Problem to solve – Your answer should be the lines from the one with "grey pyramid [258,245,301,286]" to the end of the data below, both included, exact and free of pictures.

============

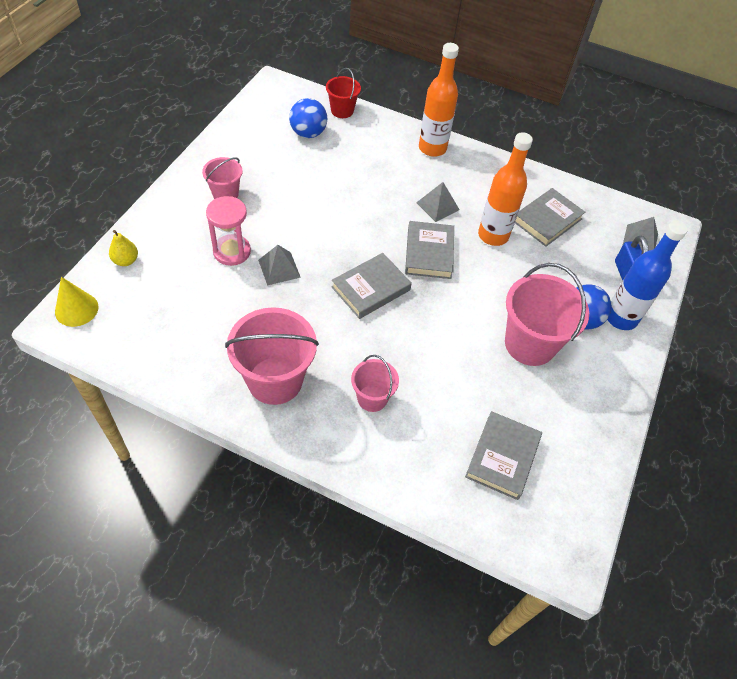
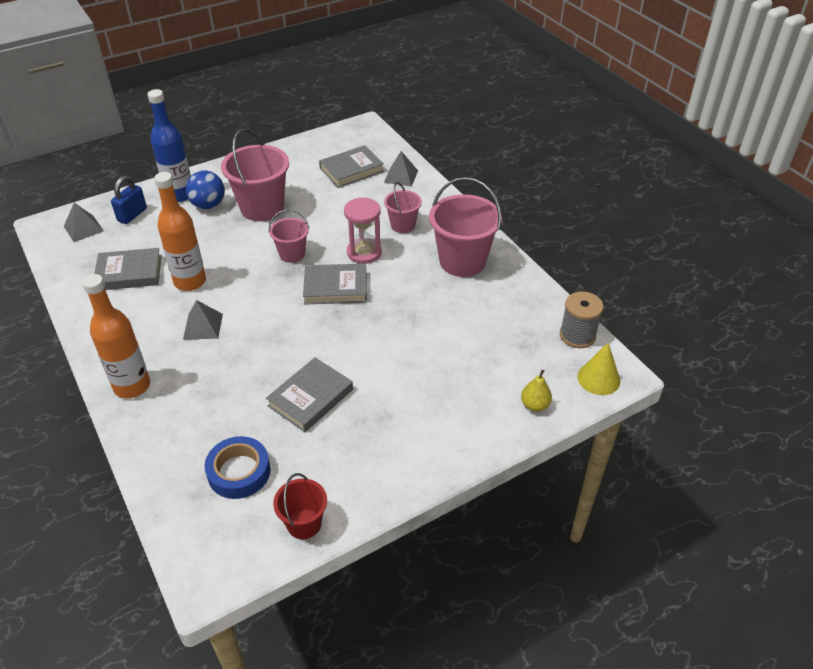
camera: 140 degrees left, 10 degrees down
pink bucket [202,157,243,199] -> pink bucket moved to [269,209,309,263]
pink hourglass [206,196,251,266] -> pink hourglass moved to [344,198,382,264]
grey pyramid [258,245,301,286] -> grey pyramid moved to [384,151,418,187]
blue ball [289,98,327,138] -> blue tape [205,436,270,499]
red bucket [326,68,361,118] -> red bucket moved to [273,473,327,539]
grey book [405,221,454,279] -> grey book moved to [266,357,353,432]
none -> grey spool [560,291,604,348]

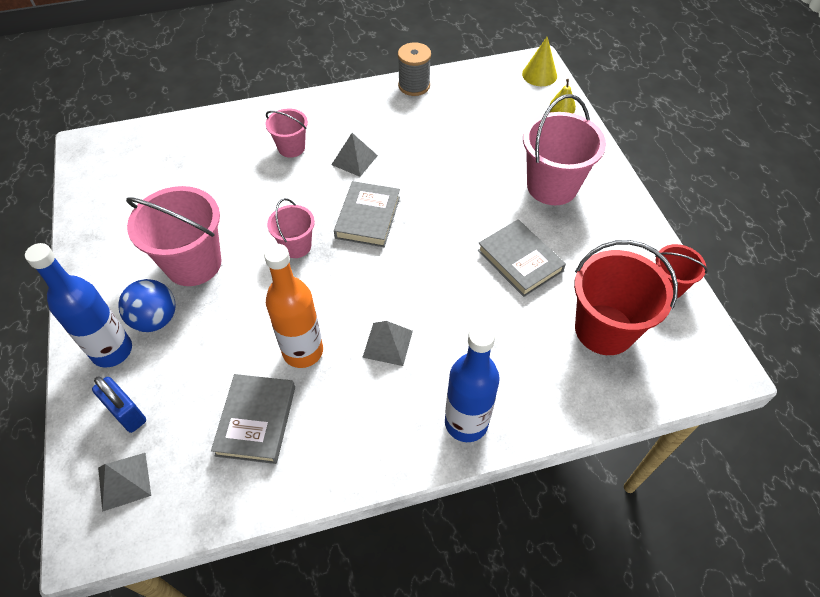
camera: 75 degrees left, 10 degrees up
orange bottle [82,274,150,398] -> blue bottle [445,324,500,442]
blue tape [205,436,270,499] -> red bucket [574,240,678,355]
grey book [319,145,384,188] -> none
pink hourglass [344,198,382,264] -> none
grey pyramid [384,151,418,187] -> grey pyramid moved to [331,133,378,177]
pink bucket [429,177,502,277] -> pink bucket moved to [523,94,606,205]
grey spool [560,291,604,348] -> grey spool moved to [398,42,431,96]

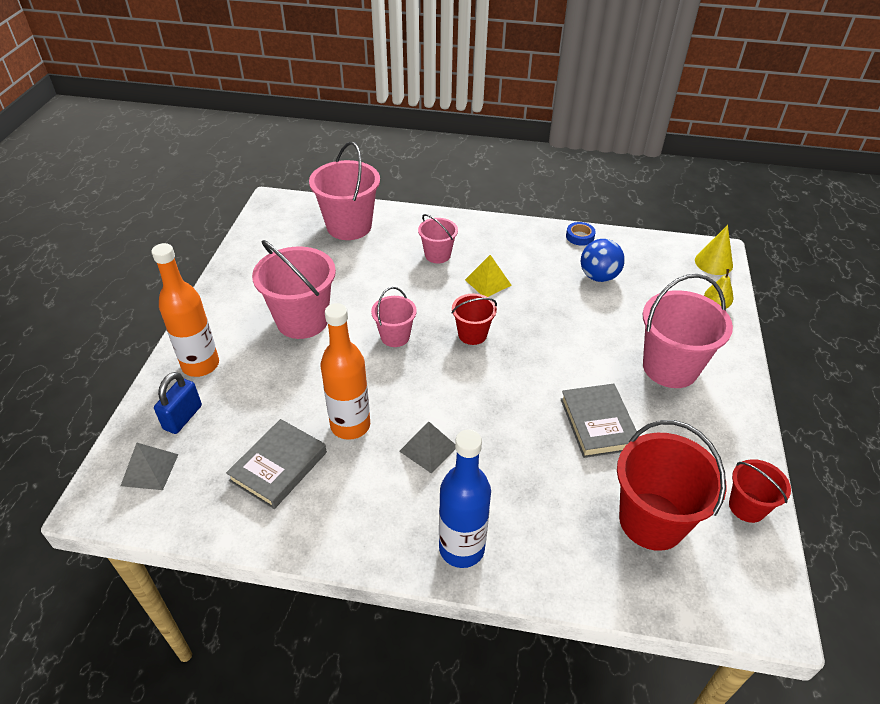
camera: 25 degrees right, 10 degrees down
blue bottle [25,243,132,368] -> orange bottle [151,243,219,377]
blue padlock [92,376,146,433] -> blue padlock turned 45 degrees clockwise [154,372,202,434]
blue ball [118,279,176,332] -> blue ball moved to [581,239,625,282]
grey pyramid [331,133,378,177] -> yellow pyramid [465,255,512,297]
grey book [334,181,400,247] -> red bucket [451,294,497,345]
grey spool [398,42,431,96] -> blue tape [566,222,596,246]
none -> pink bucket [309,141,380,240]

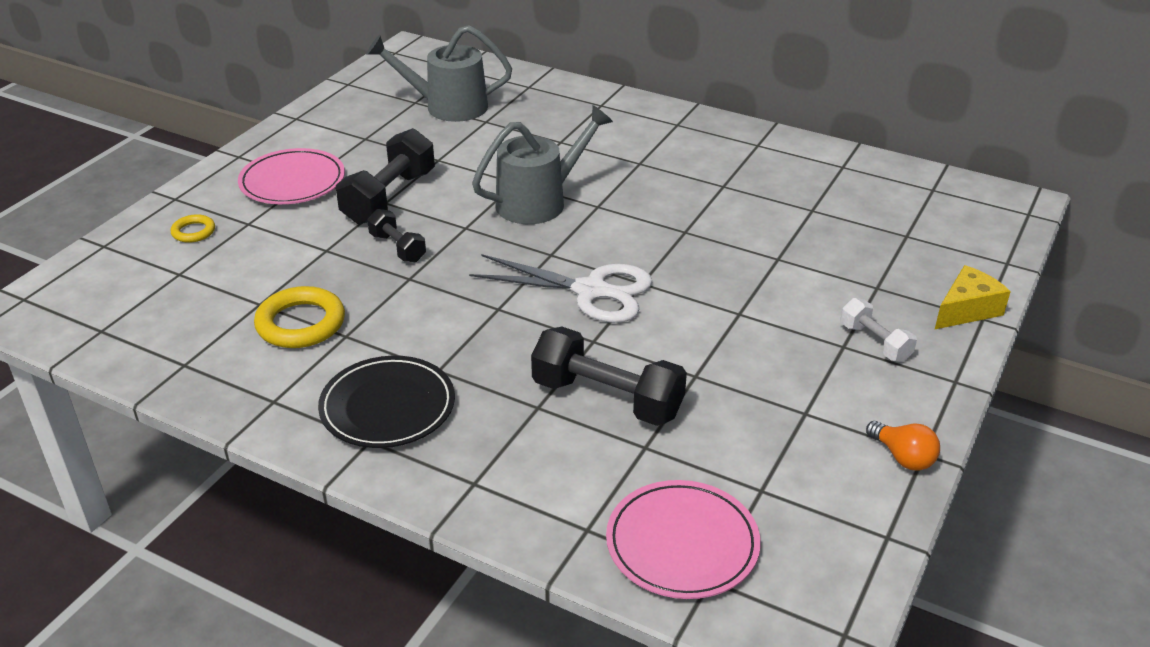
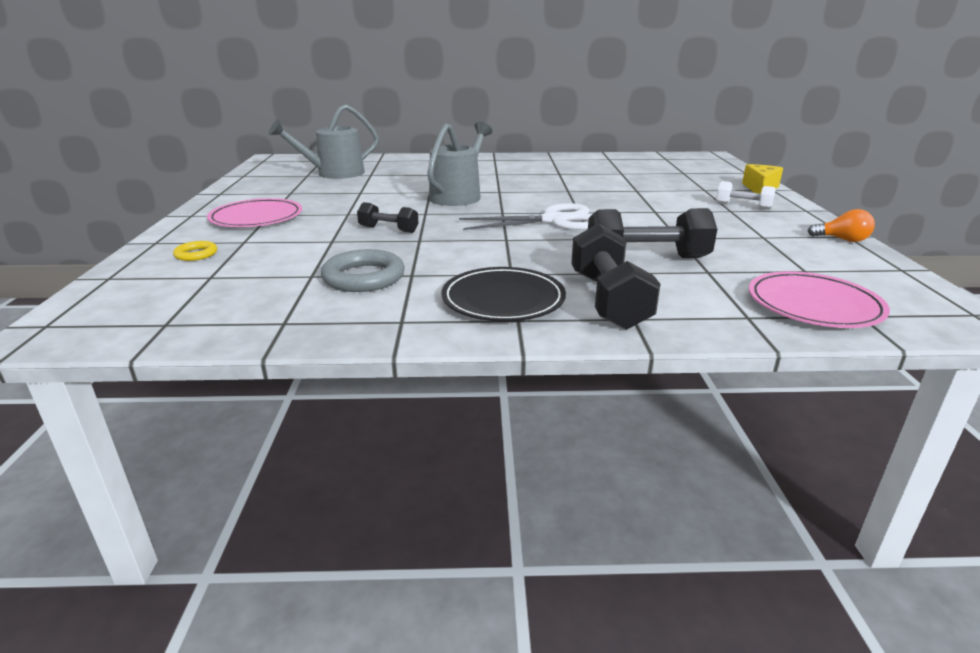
camera: 30 degrees left, 10 degrees down
yellow ring [254,286,345,348] -> grey ring [321,249,405,292]
black dumbbell [336,128,435,224] -> black dumbbell moved to [571,223,661,330]

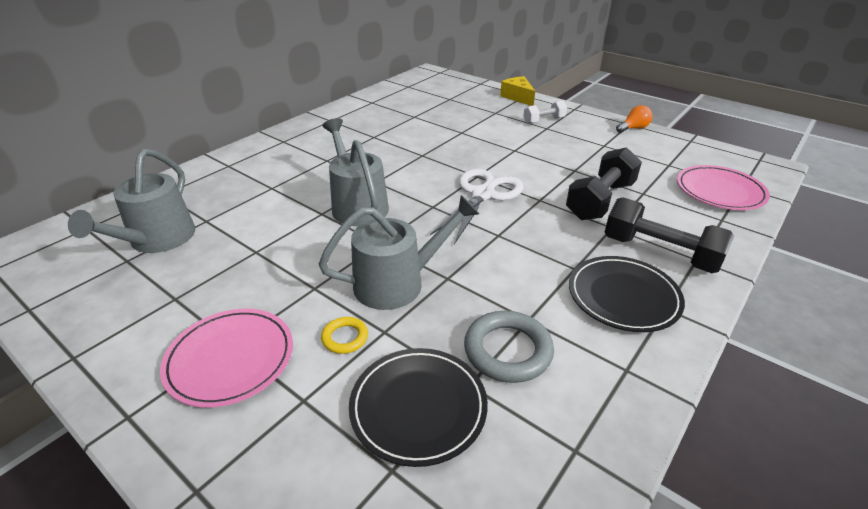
camera: 50 degrees left, 10 degrees up
yellow ring [173,241,217,261] -> yellow ring moved to [321,317,368,354]
black dumbbell [357,202,419,233] -> grey watering can [319,195,479,310]
none -> black plate [349,348,488,467]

============

Exercise response –
grey pyramid [258,245,301,286] -> grey pyramid moved to [384,151,418,187]
blue ball [289,98,327,138] -> blue tape [205,436,270,499]
red bucket [326,68,361,118] -> red bucket moved to [273,473,327,539]
grey book [405,221,454,279] -> grey book moved to [266,357,353,432]
none -> grey spool [560,291,604,348]

camera: 75 degrees left, 10 degrees up
orange bottle [82,274,150,398] -> blue bottle [445,324,500,442]
blue tape [205,436,270,499] -> red bucket [574,240,678,355]
grey book [319,145,384,188] -> none
pink hourglass [344,198,382,264] -> none
grey pyramid [384,151,418,187] -> grey pyramid moved to [331,133,378,177]
pink bucket [429,177,502,277] -> pink bucket moved to [523,94,606,205]
grey spool [560,291,604,348] -> grey spool moved to [398,42,431,96]

camera: 25 degrees right, 10 degrees down
blue bottle [25,243,132,368] -> orange bottle [151,243,219,377]
blue padlock [92,376,146,433] -> blue padlock turned 45 degrees clockwise [154,372,202,434]
blue ball [118,279,176,332] -> blue ball moved to [581,239,625,282]
grey pyramid [331,133,378,177] -> yellow pyramid [465,255,512,297]
grey book [334,181,400,247] -> red bucket [451,294,497,345]
grey spool [398,42,431,96] -> blue tape [566,222,596,246]
none -> pink bucket [309,141,380,240]

camera: 30 degrees left, 10 degrees down
yellow ring [254,286,345,348] -> grey ring [321,249,405,292]
black dumbbell [336,128,435,224] -> black dumbbell moved to [571,223,661,330]

camera: 50 degrees left, 10 degrees up
yellow ring [173,241,217,261] -> yellow ring moved to [321,317,368,354]
black dumbbell [357,202,419,233] -> grey watering can [319,195,479,310]
none -> black plate [349,348,488,467]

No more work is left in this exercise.